>>>

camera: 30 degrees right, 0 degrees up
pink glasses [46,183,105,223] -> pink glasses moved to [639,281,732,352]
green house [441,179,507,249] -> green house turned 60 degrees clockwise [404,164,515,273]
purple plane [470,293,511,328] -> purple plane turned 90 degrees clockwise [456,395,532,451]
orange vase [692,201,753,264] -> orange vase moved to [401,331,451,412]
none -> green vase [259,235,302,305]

<<<
>>>

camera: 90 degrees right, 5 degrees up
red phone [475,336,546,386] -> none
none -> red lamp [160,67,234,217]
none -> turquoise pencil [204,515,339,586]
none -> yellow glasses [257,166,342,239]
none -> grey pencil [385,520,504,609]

<<<

* DIRECTIONS *
Some lines above may contain the string "none". State how many of them the records have, and nothing more.

* TASK SOLUTION *
6